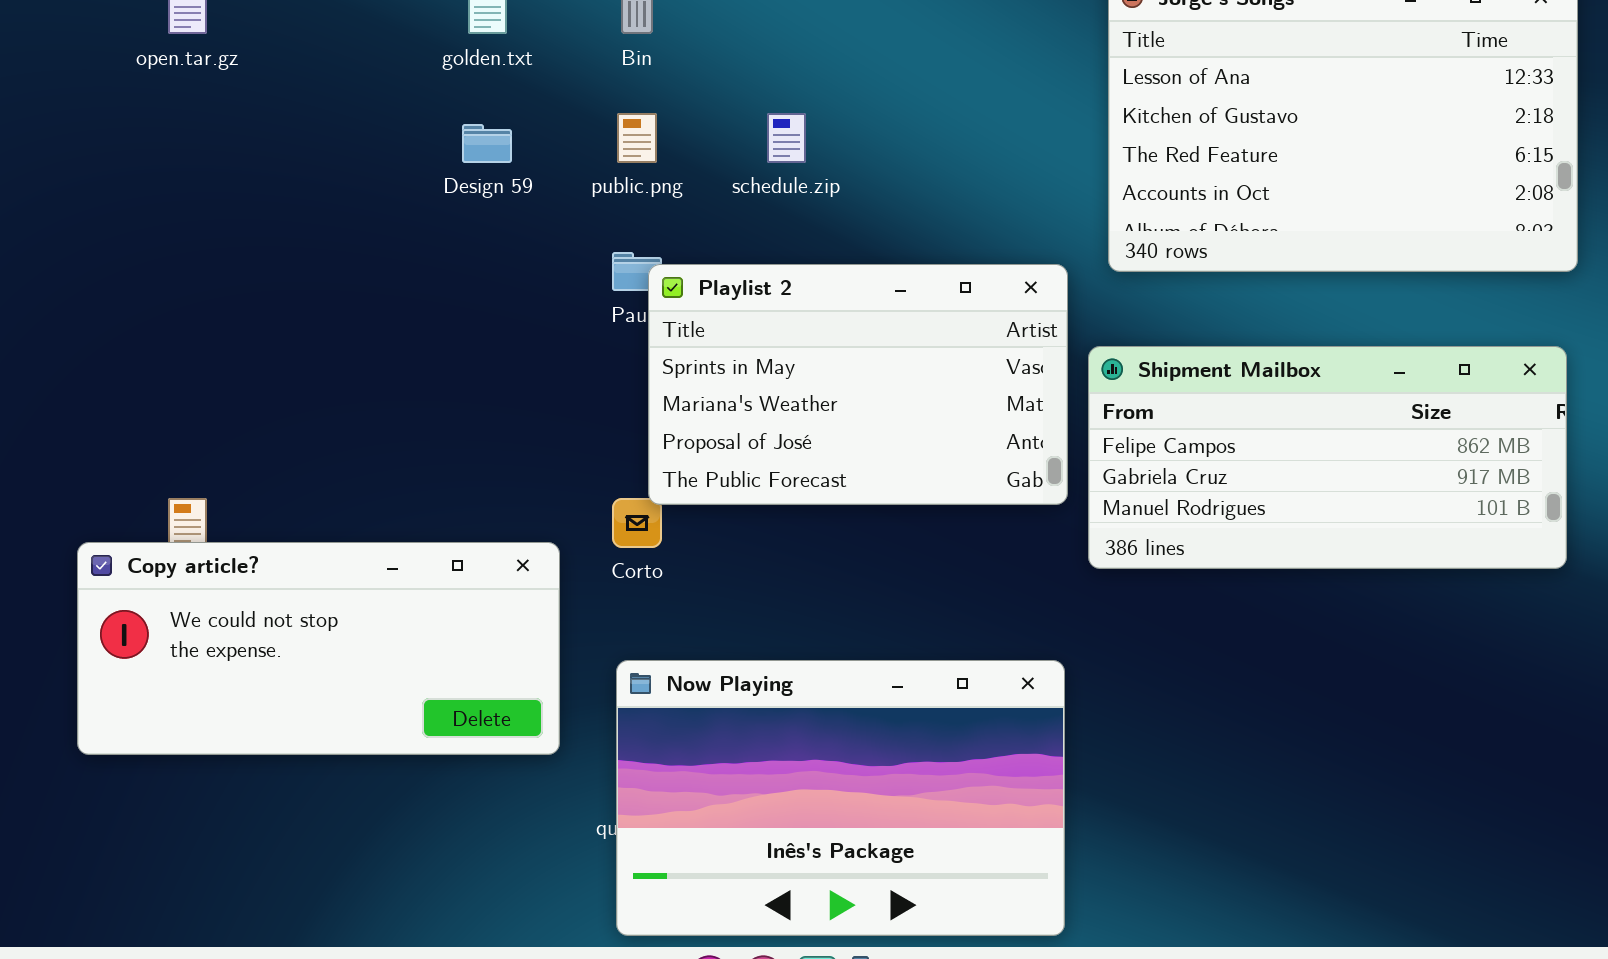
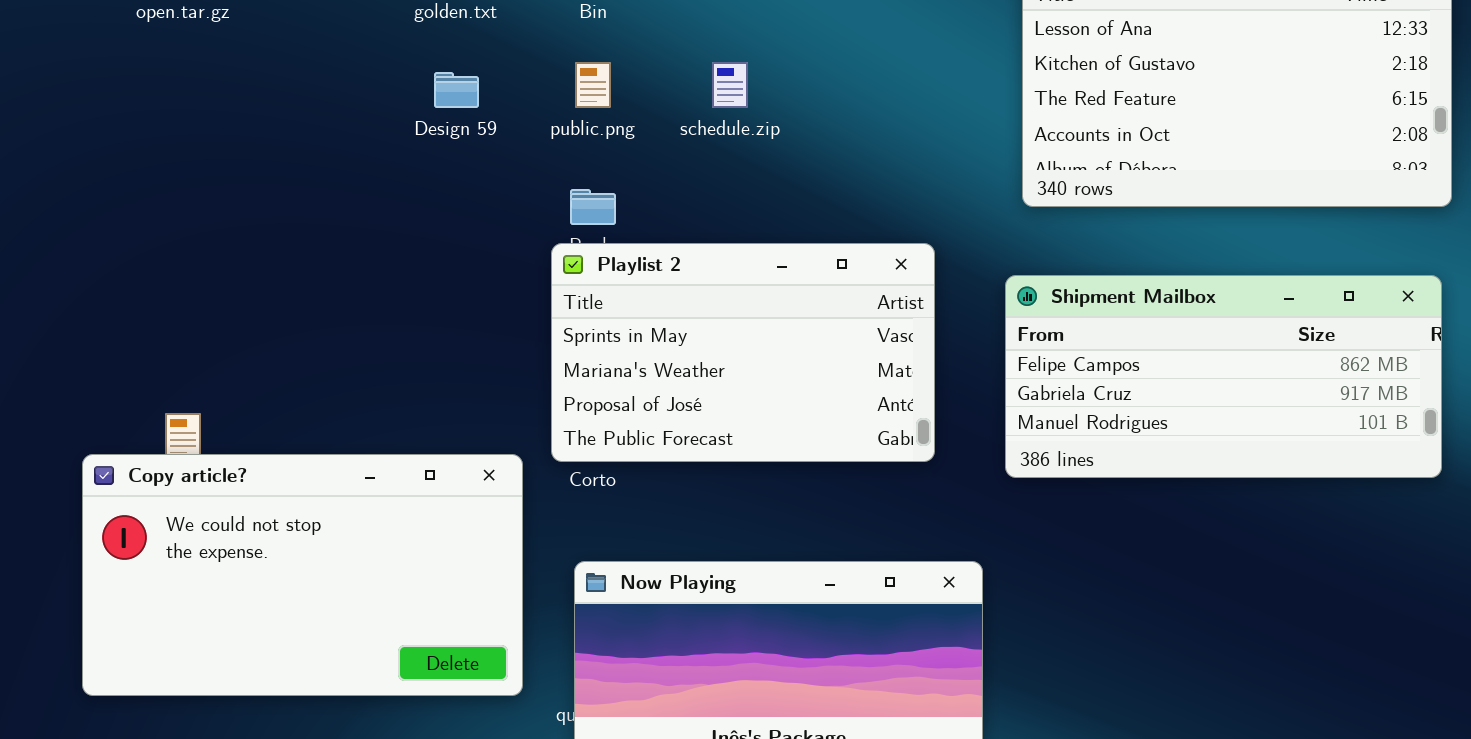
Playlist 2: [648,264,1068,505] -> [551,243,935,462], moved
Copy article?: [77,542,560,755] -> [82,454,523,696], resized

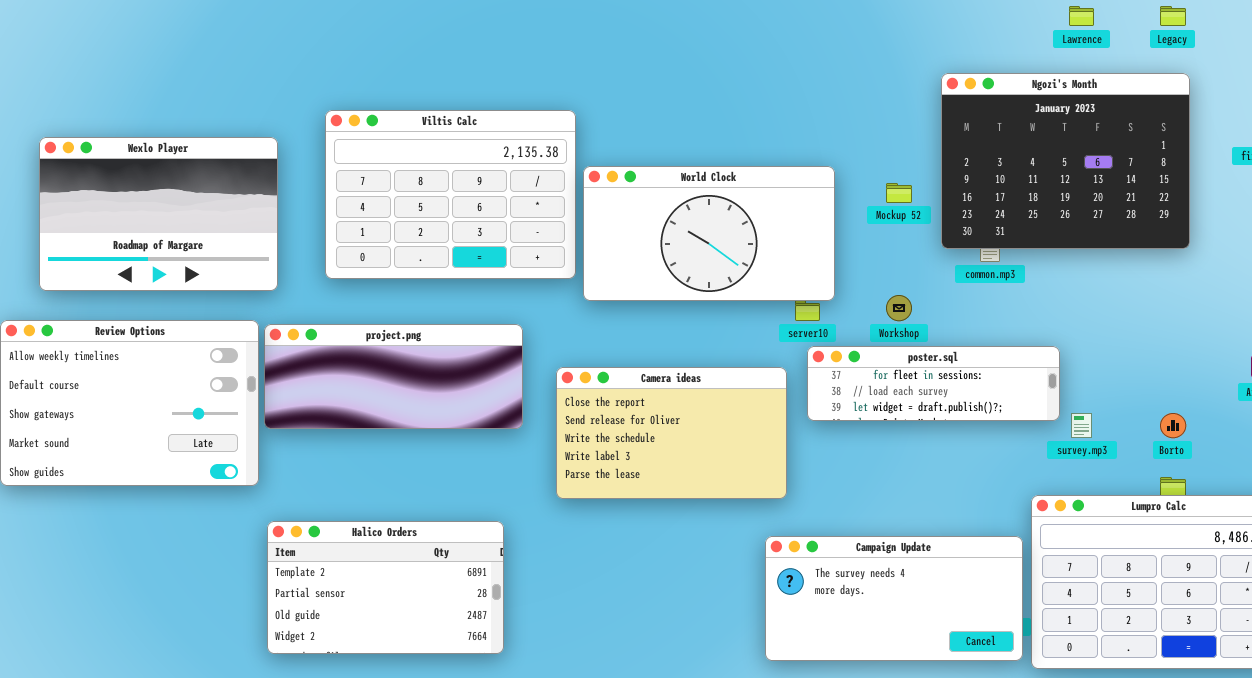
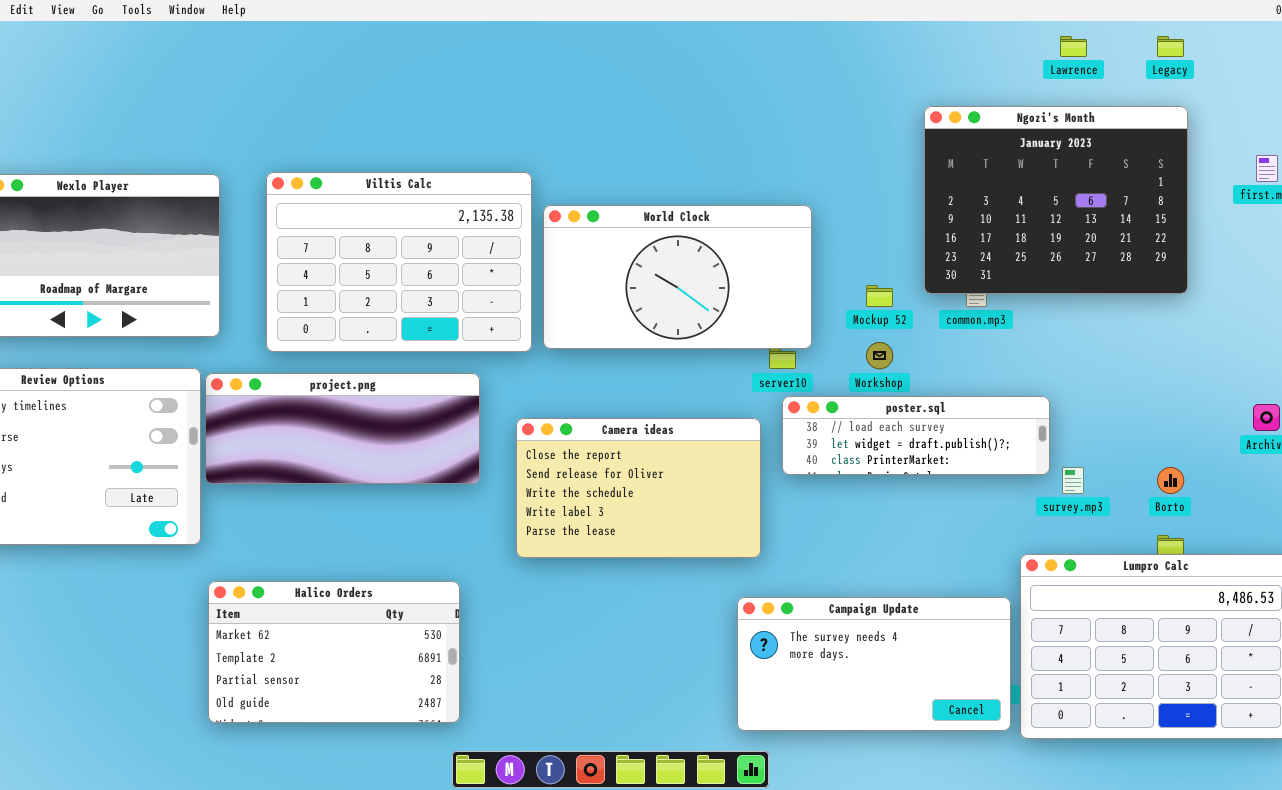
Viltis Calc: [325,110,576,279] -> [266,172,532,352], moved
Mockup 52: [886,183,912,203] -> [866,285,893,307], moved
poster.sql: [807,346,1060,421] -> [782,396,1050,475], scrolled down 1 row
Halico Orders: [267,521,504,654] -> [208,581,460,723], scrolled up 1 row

ACTION ITEM: Output the data exactly. Pictures don't belong in the result.

TASK OUTPUT:
Playlist 2: [648,264,1068,505] -> [551,243,935,462], moved
Copy article?: [77,542,560,755] -> [82,454,523,696], resized

Viltis Calc: [325,110,576,279] -> [266,172,532,352], moved
Mockup 52: [886,183,912,203] -> [866,285,893,307], moved
poster.sql: [807,346,1060,421] -> [782,396,1050,475], scrolled down 1 row
Halico Orders: [267,521,504,654] -> [208,581,460,723], scrolled up 1 row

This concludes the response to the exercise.